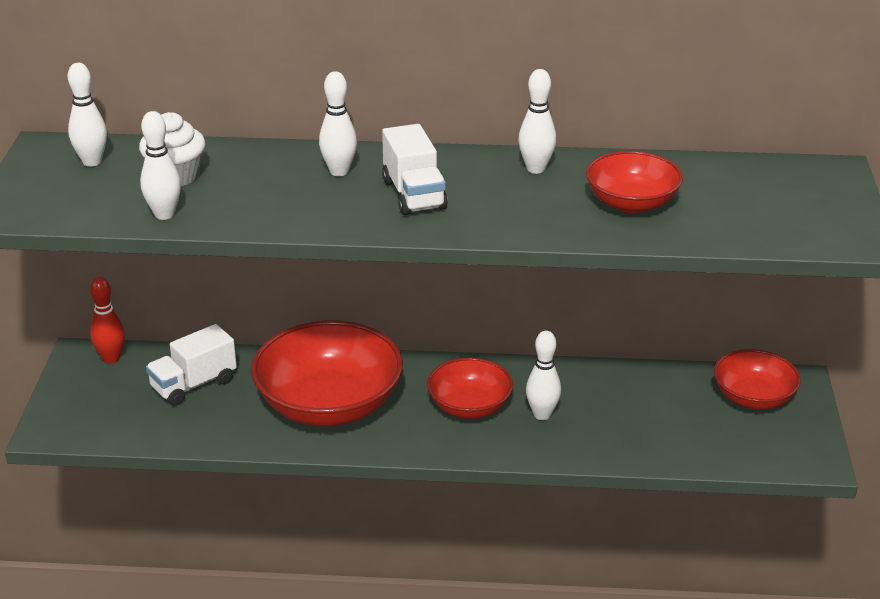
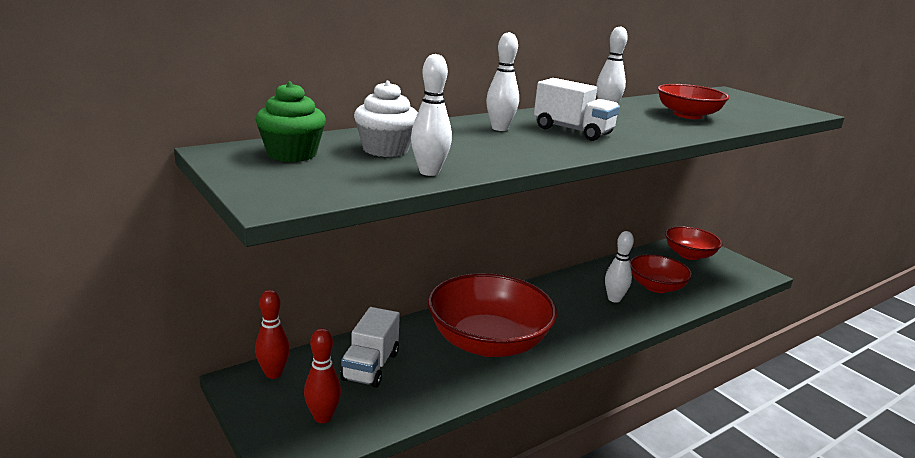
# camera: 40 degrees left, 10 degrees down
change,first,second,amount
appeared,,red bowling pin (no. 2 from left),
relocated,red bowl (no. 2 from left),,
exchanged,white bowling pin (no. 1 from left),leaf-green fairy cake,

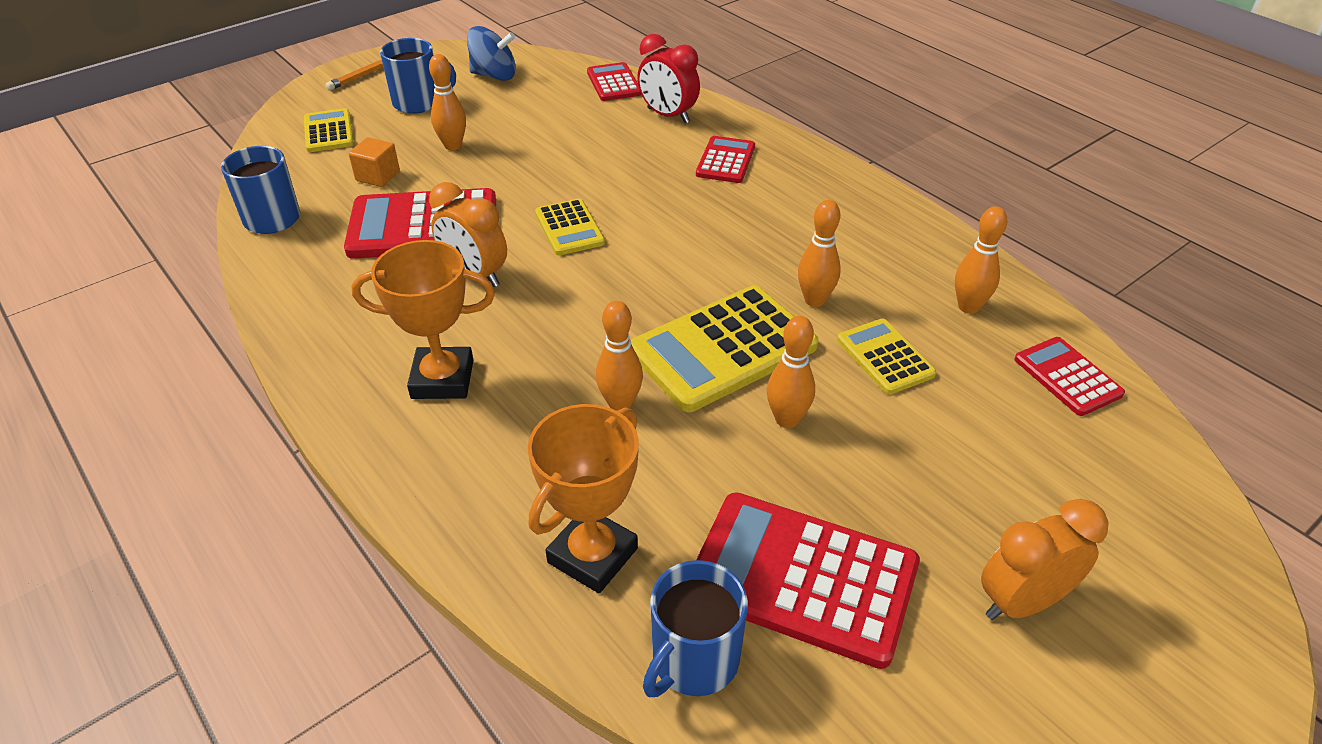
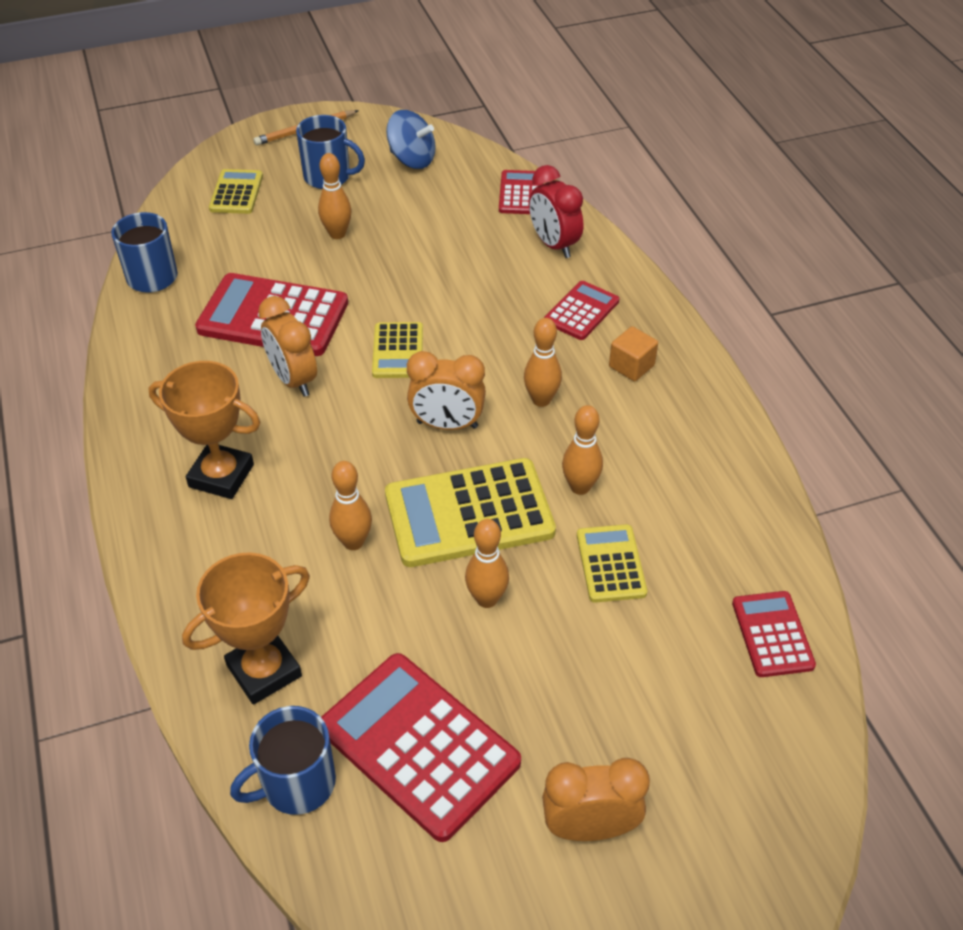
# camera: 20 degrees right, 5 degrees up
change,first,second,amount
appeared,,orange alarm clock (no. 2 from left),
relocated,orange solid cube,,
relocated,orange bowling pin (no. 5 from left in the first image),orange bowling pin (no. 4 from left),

^^^^

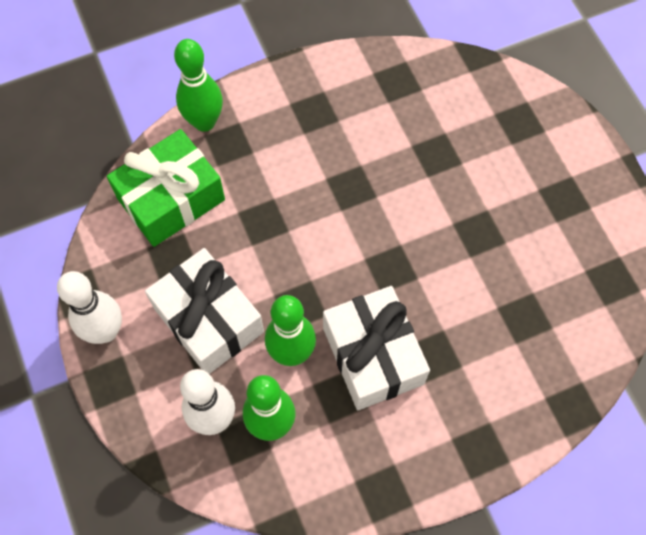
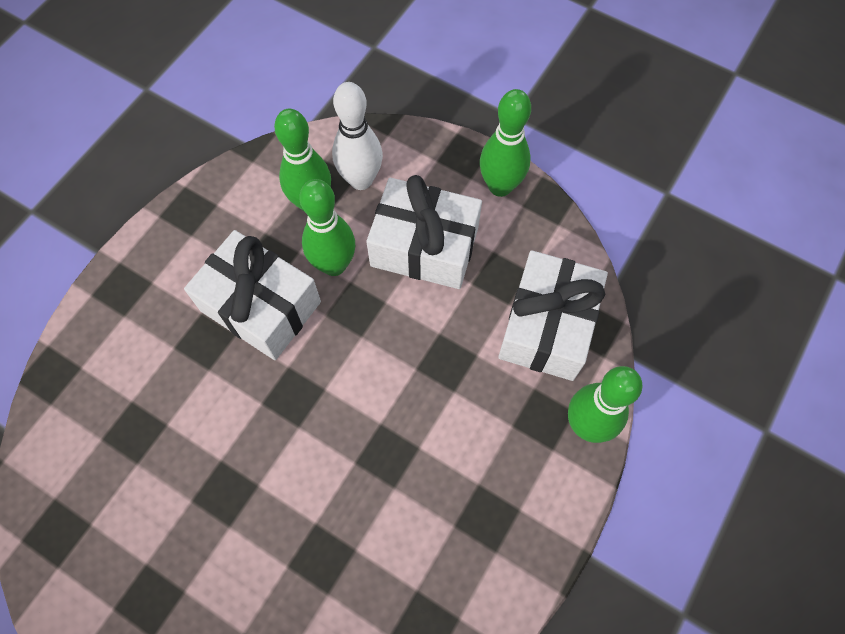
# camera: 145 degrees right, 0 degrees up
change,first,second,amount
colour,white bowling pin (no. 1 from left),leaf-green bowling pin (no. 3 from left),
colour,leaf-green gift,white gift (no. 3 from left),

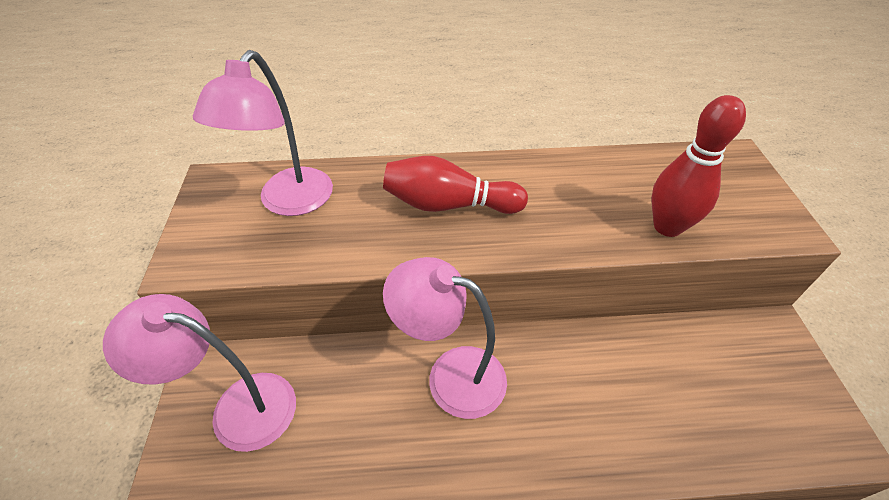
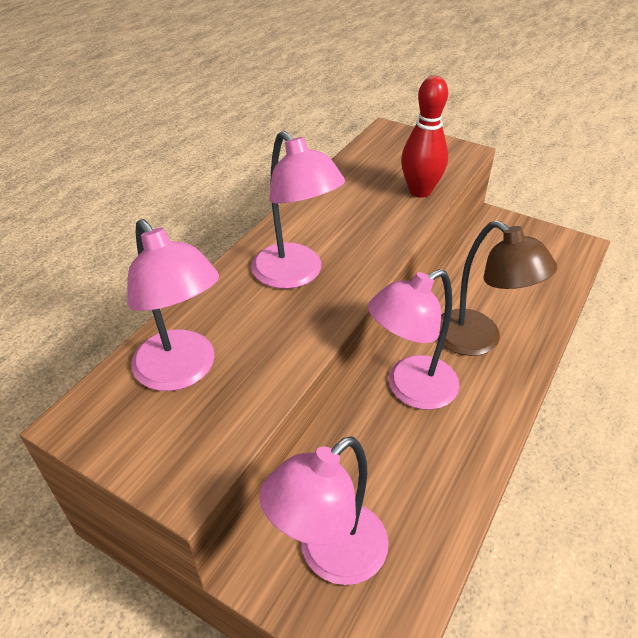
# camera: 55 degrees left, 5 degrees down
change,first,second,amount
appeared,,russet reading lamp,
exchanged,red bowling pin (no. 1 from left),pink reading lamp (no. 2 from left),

^^^^

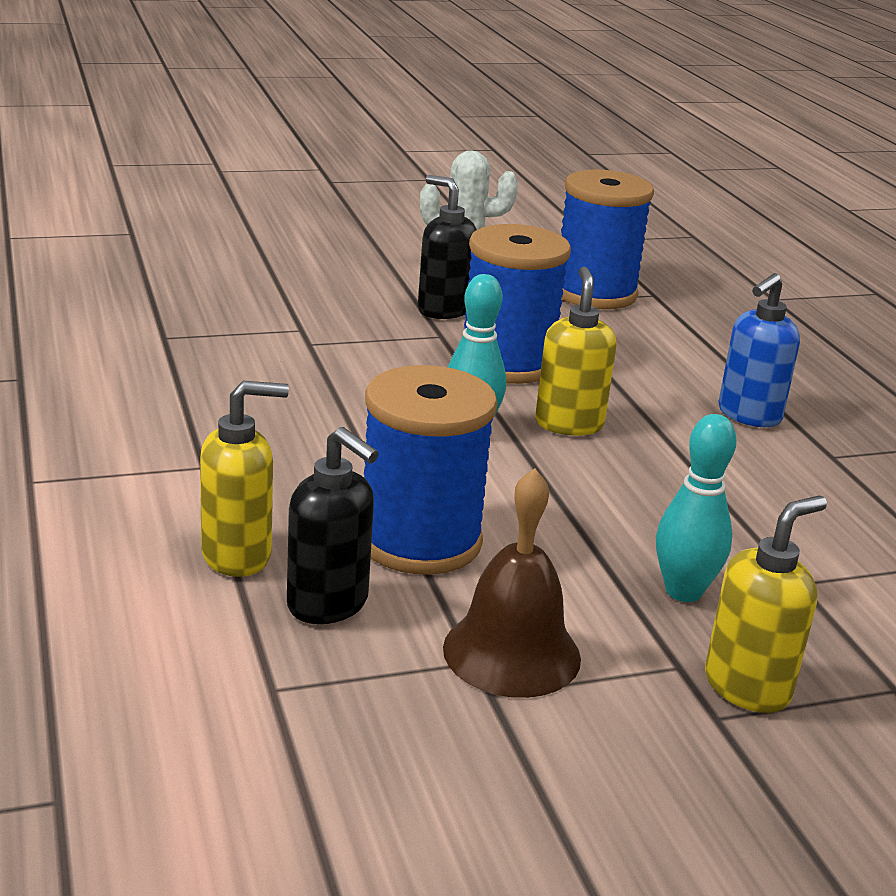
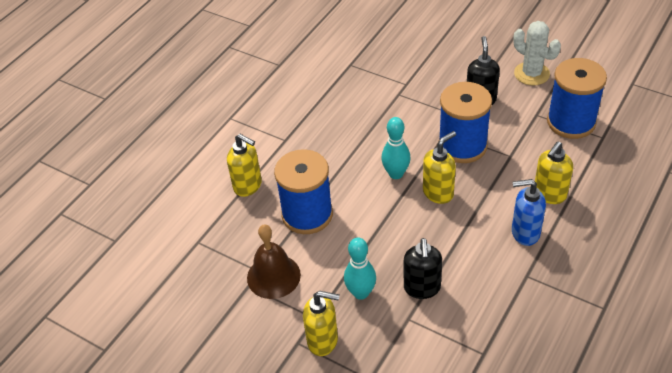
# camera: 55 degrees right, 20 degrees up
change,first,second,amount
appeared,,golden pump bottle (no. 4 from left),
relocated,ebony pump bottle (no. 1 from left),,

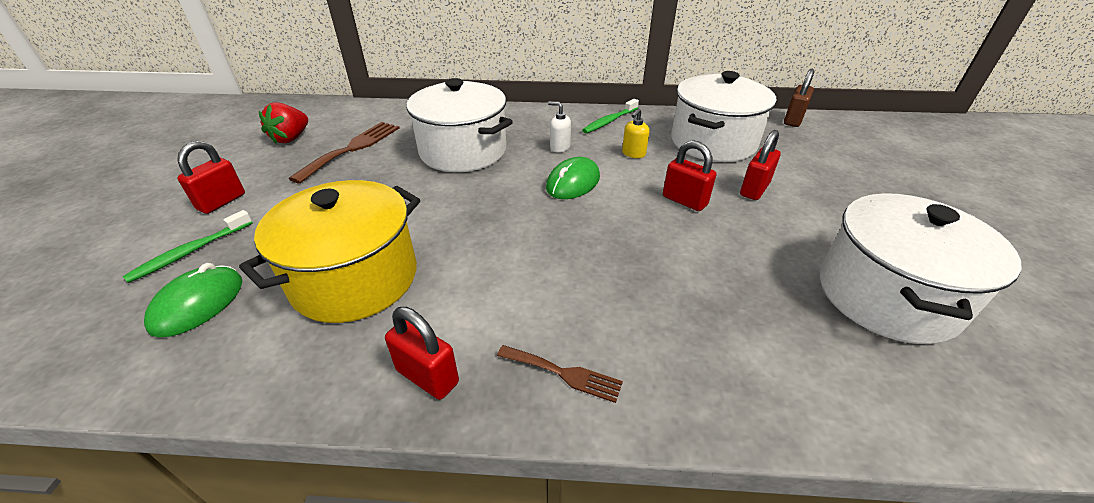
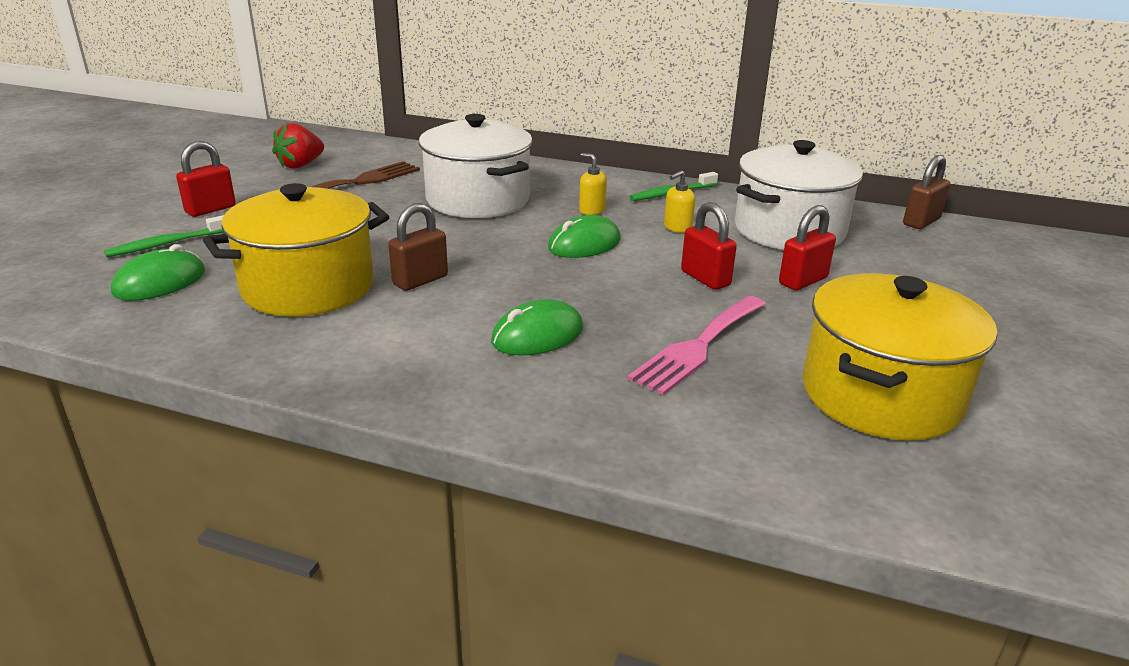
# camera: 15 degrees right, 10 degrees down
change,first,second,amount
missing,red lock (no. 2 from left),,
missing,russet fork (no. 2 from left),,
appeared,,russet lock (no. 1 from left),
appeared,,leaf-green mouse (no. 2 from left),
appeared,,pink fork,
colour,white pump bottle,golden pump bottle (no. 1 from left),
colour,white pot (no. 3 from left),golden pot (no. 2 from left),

^^^^

(Exercise details) Go through the material above and output exactly the lines from the one containing "appeared,,red bowling pin" through the one containing "relocated,red bowl (no.".

(Result for this exercise)
appeared,,red bowling pin (no. 2 from left),
relocated,red bowl (no. 2 from left),,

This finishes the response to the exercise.